__Goal of the exercise__
Report each line of the entries below that includes "boat".

Start of Block

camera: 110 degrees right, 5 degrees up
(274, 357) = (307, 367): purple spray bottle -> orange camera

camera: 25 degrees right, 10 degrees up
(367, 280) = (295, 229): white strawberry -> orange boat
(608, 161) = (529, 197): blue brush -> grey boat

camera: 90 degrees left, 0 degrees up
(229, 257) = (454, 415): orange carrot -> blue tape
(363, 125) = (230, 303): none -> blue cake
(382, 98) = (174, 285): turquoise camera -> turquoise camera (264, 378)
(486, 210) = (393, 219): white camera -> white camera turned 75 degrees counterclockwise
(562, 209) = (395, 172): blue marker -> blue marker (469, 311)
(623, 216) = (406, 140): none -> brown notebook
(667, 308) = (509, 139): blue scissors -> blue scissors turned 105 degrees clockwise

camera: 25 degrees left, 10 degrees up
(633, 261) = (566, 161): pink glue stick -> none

End of Block

__Reply to the exercise__
(367, 280) = (295, 229): white strawberry -> orange boat
(608, 161) = (529, 197): blue brush -> grey boat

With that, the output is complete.